_Your assignment_. The following entries should be restated word for word, pictures excluded.

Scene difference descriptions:
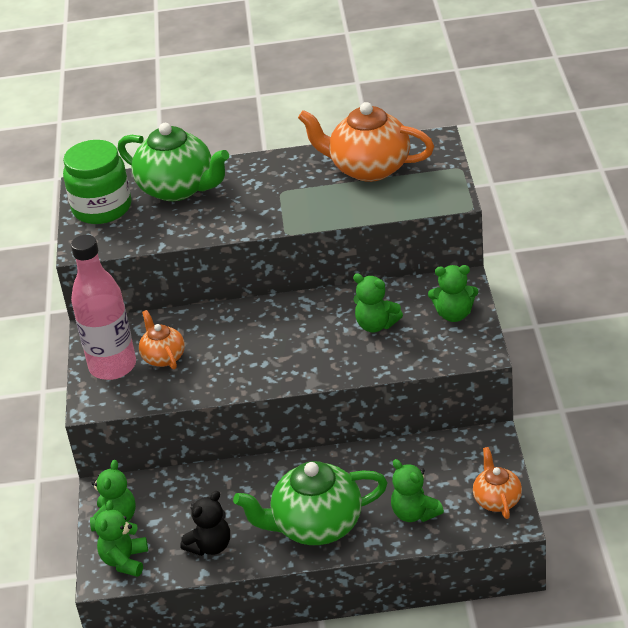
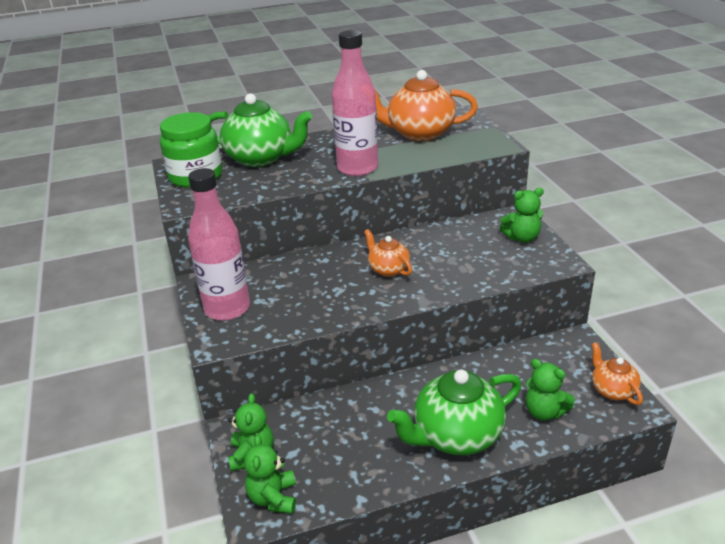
camera: 15 degrees left, 5 degrees down
(163, 357) = (274, 296): orange teapot -> orange teapot (388, 269)
(210, 546) = (358, 470): black teddy bear -> none
(278, 216) = (357, 168): none -> pink bottle
(376, 325) = (459, 252): green teddy bear -> none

_Exercise answer_.
camera: 15 degrees left, 5 degrees down
(163, 357) = (274, 296): orange teapot -> orange teapot (388, 269)
(210, 546) = (358, 470): black teddy bear -> none
(278, 216) = (357, 168): none -> pink bottle
(376, 325) = (459, 252): green teddy bear -> none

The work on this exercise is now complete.